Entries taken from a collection
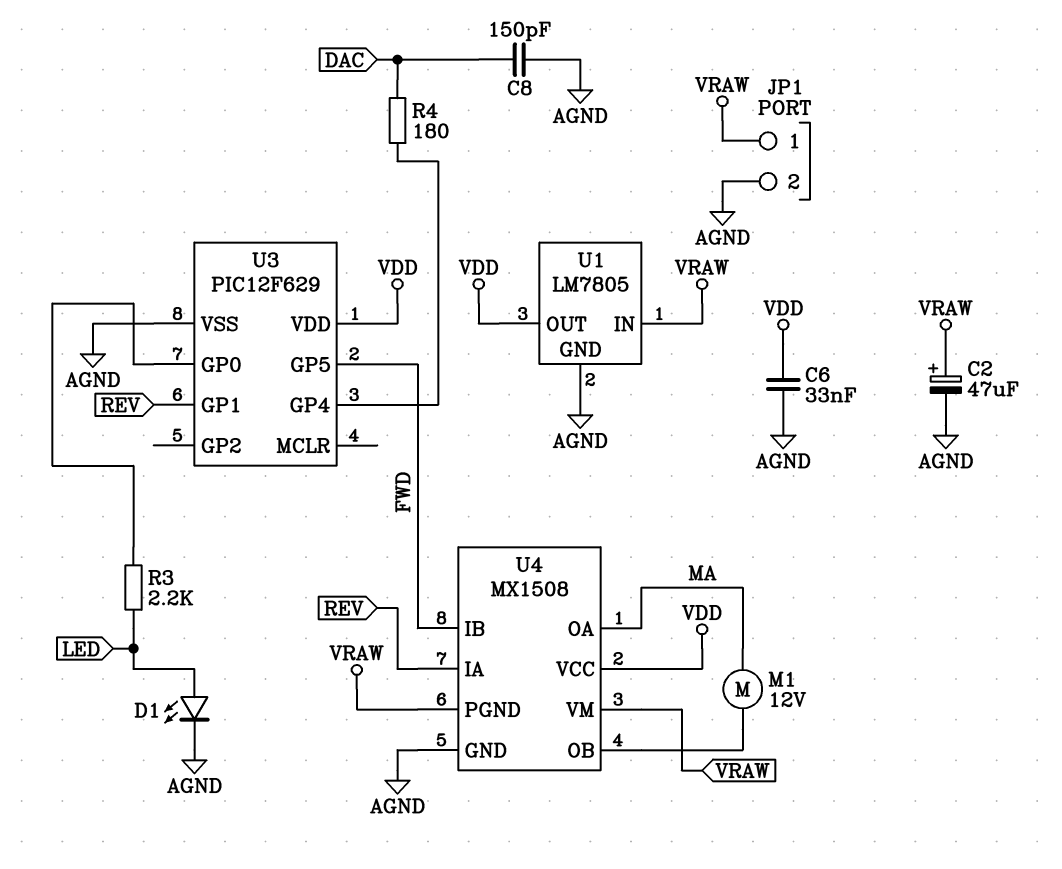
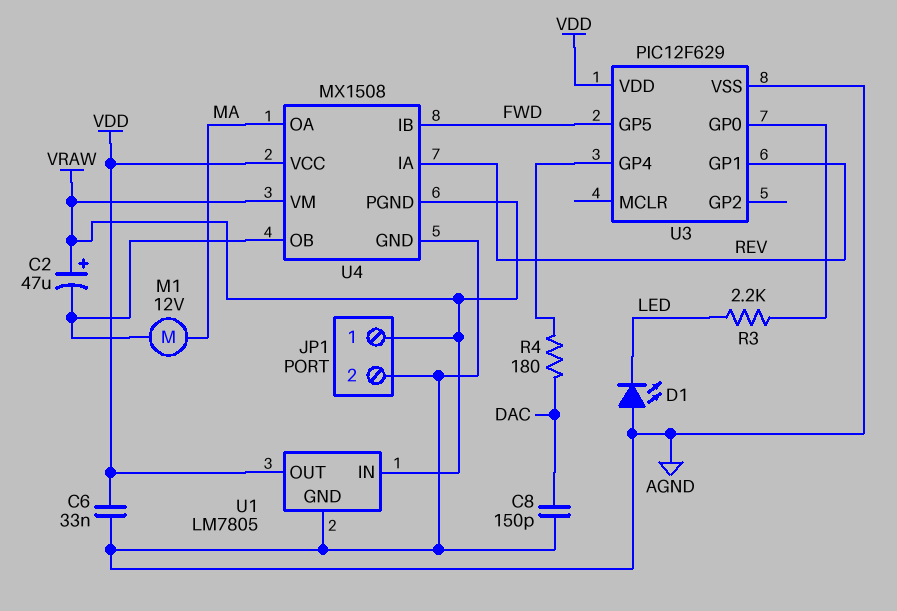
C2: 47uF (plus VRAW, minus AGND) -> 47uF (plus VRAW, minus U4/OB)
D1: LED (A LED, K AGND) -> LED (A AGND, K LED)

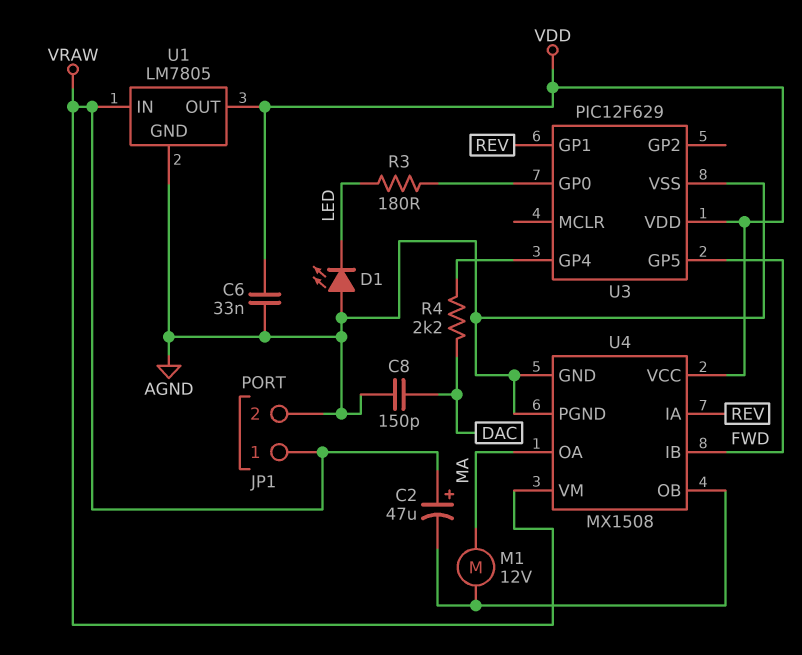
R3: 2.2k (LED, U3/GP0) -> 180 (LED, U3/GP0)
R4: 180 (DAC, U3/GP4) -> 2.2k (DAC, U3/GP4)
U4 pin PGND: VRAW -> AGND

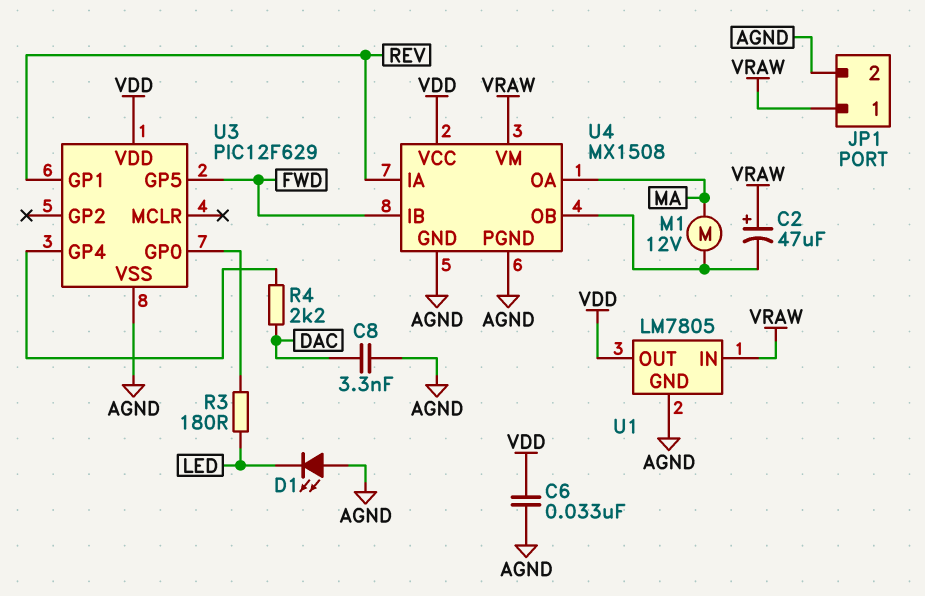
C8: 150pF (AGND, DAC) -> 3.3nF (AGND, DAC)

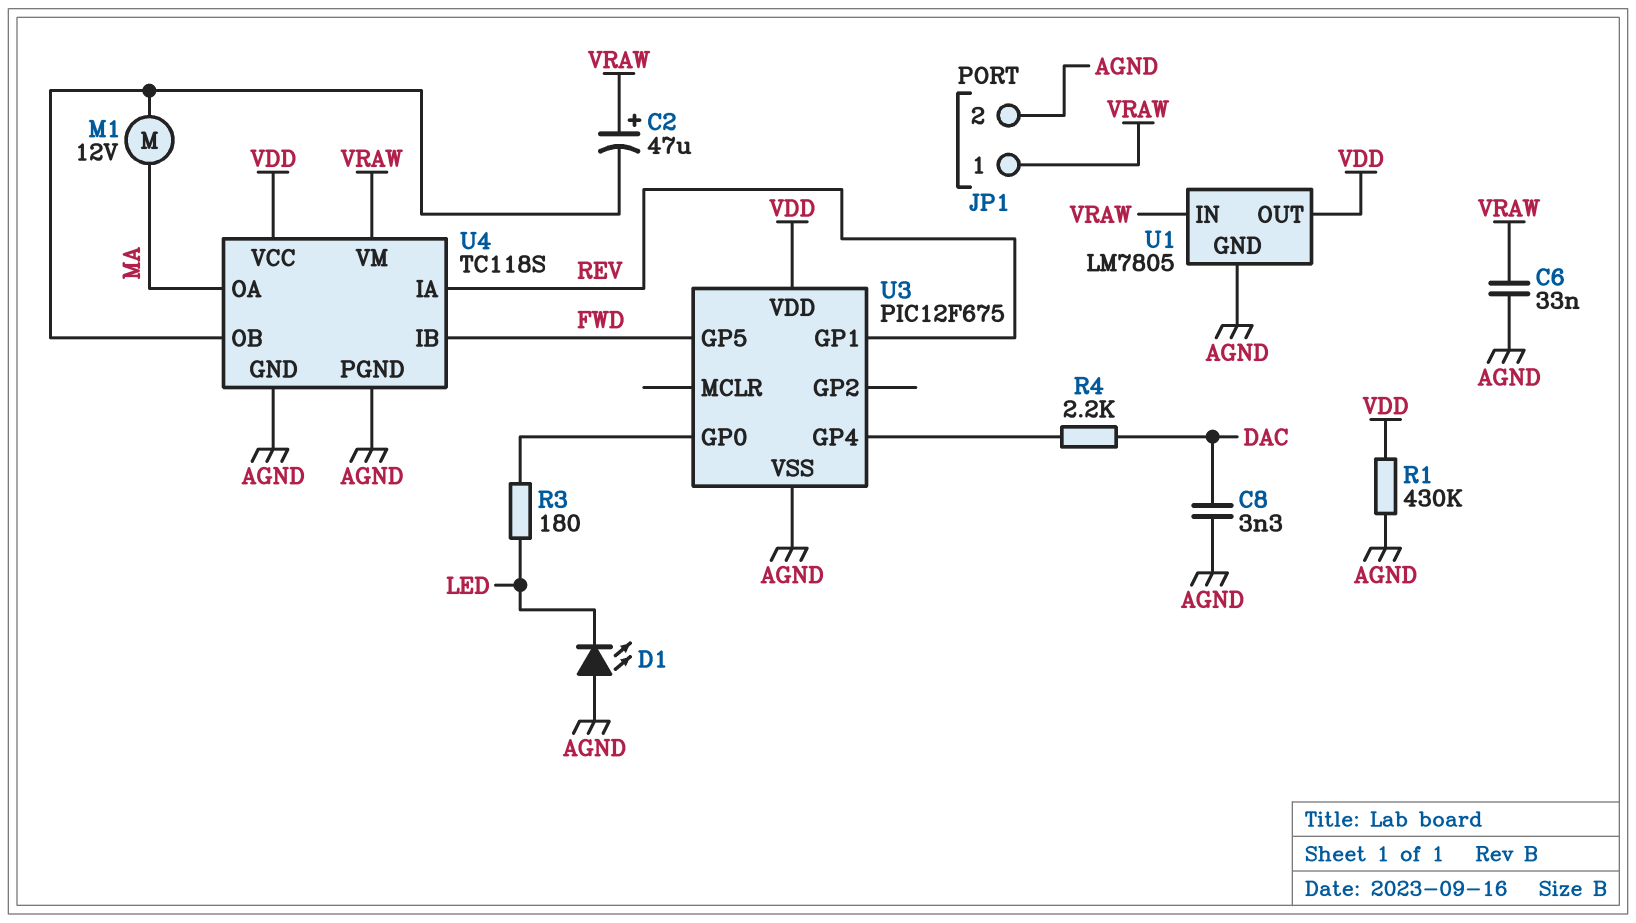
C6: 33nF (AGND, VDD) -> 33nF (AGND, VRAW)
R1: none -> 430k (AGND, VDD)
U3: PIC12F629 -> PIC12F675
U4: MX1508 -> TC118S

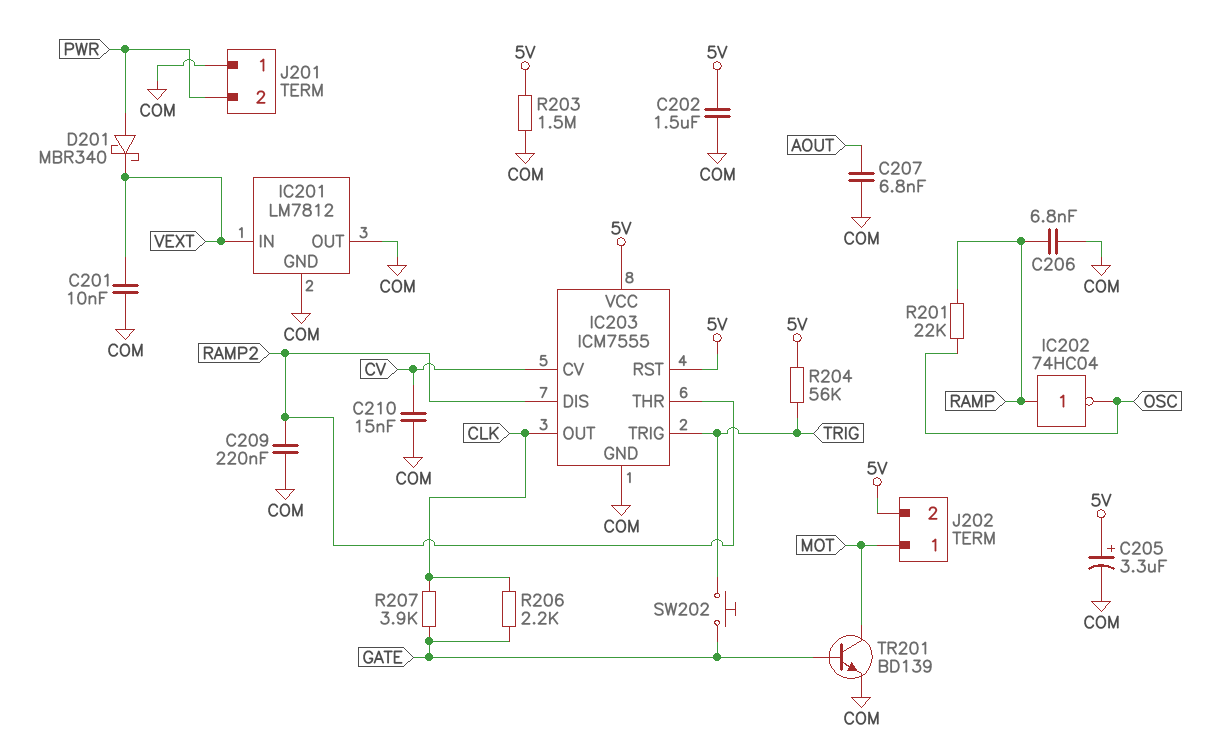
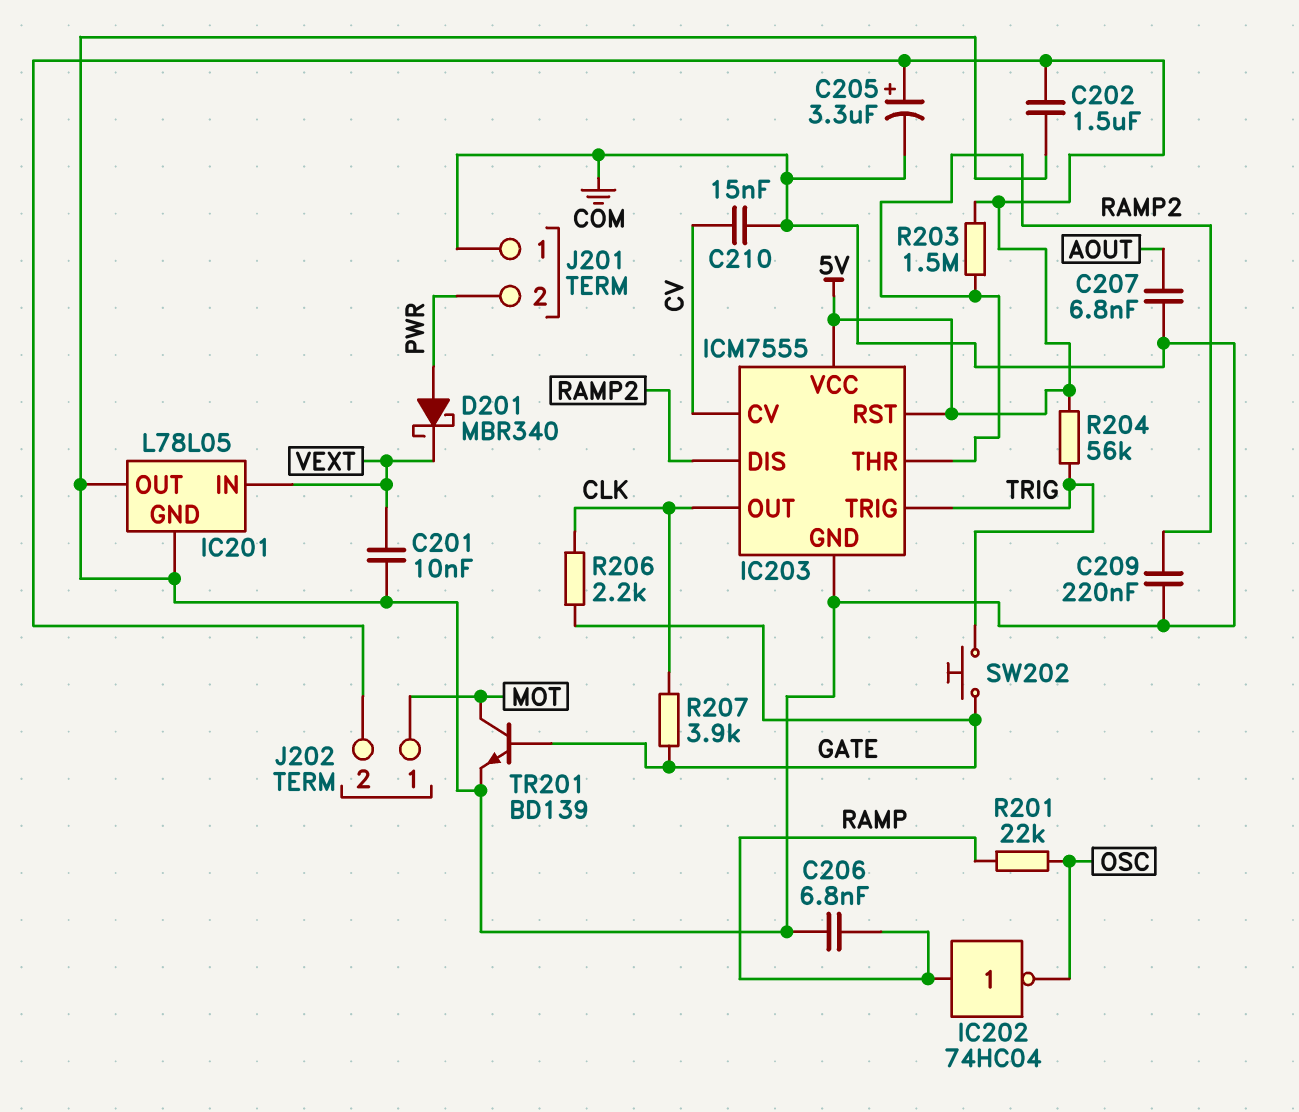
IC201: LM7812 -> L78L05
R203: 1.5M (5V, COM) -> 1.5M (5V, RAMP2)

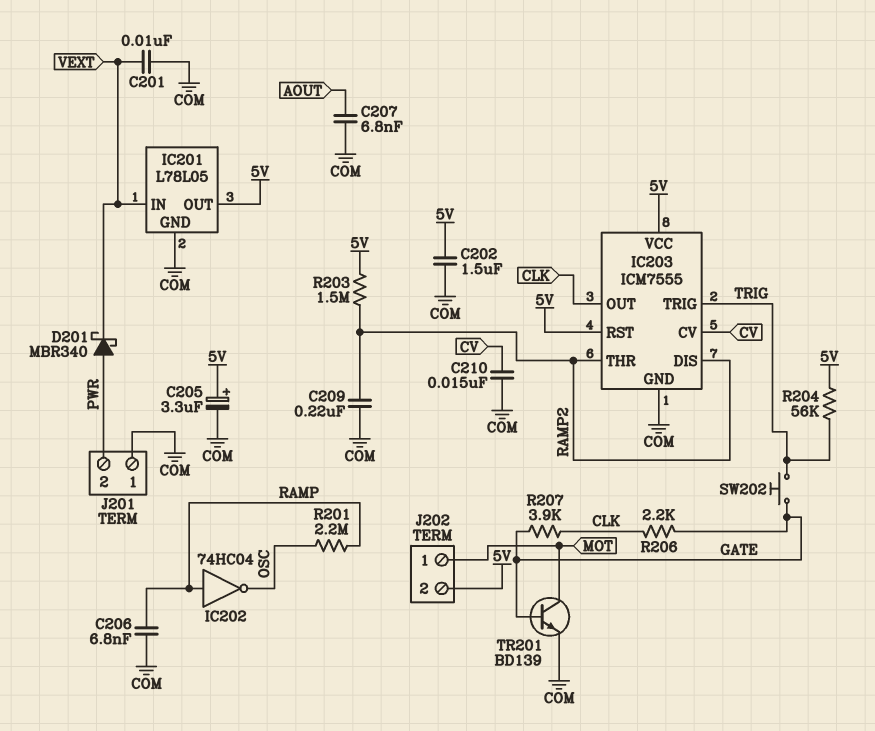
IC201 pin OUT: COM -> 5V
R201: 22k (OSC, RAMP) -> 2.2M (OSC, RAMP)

* Exercise brief *
Your task is to copy only the lines above starting at the one containing "D1: LED (A LED, K" and ending at the one containing "IC201 pin OUT: COM -> 5V". Copy them exactly, both ends included, and omit the pictures.

* Solution for this problem *
D1: LED (A LED, K AGND) -> LED (A AGND, K LED)

R3: 2.2k (LED, U3/GP0) -> 180 (LED, U3/GP0)
R4: 180 (DAC, U3/GP4) -> 2.2k (DAC, U3/GP4)
U4 pin PGND: VRAW -> AGND

C8: 150pF (AGND, DAC) -> 3.3nF (AGND, DAC)

C6: 33nF (AGND, VDD) -> 33nF (AGND, VRAW)
R1: none -> 430k (AGND, VDD)
U3: PIC12F629 -> PIC12F675
U4: MX1508 -> TC118S

IC201: LM7812 -> L78L05
R203: 1.5M (5V, COM) -> 1.5M (5V, RAMP2)

IC201 pin OUT: COM -> 5V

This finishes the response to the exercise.